== The task ==
Print the data that follows exactly, leaving nothing out.

== Extracted data ==
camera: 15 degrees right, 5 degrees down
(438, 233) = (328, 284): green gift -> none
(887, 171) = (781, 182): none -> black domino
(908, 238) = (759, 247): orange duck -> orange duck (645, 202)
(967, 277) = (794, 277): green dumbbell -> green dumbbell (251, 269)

== Result of this exercise ==
camera: 15 degrees right, 5 degrees down
(438, 233) = (328, 284): green gift -> none
(887, 171) = (781, 182): none -> black domino
(908, 238) = (759, 247): orange duck -> orange duck (645, 202)
(967, 277) = (794, 277): green dumbbell -> green dumbbell (251, 269)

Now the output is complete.